Data provided:
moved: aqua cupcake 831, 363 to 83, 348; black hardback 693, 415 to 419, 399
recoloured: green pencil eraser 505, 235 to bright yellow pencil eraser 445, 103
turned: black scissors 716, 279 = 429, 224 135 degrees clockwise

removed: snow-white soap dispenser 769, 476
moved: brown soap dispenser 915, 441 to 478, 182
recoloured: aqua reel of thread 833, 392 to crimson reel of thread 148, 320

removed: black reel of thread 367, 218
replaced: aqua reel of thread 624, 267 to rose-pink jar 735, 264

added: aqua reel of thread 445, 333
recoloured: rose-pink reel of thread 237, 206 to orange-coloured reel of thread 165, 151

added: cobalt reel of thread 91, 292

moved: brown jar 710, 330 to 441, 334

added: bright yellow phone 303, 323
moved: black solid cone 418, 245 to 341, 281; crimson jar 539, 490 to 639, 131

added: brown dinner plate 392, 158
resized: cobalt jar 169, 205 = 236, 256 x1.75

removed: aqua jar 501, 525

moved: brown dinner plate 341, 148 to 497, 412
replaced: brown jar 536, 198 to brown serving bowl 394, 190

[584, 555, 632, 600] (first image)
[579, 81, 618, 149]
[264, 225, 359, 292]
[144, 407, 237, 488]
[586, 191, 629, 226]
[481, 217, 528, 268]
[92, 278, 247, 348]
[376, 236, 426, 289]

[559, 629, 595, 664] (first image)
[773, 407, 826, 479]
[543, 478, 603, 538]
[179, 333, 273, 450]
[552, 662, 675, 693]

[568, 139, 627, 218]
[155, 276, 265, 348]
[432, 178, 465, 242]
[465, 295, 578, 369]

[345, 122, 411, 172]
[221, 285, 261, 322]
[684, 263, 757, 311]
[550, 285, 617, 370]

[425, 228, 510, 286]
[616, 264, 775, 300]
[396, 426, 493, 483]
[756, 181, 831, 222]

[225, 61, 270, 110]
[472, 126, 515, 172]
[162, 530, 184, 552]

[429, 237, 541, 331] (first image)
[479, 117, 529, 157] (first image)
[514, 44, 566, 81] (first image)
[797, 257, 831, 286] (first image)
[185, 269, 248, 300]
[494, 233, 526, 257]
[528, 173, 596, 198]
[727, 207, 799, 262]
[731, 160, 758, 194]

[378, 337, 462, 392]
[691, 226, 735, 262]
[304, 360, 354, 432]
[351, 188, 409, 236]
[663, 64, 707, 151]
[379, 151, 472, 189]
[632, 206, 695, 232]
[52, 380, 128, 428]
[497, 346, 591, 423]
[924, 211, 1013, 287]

Exercise: After locating the line that contains "recoloured: green pencil", please copy exactly every line from the start of the records through it, and nothing else.

Output for this task:
moved: aqua cupcake 831, 363 to 83, 348; black hardback 693, 415 to 419, 399
recoloured: green pencil eraser 505, 235 to bright yellow pencil eraser 445, 103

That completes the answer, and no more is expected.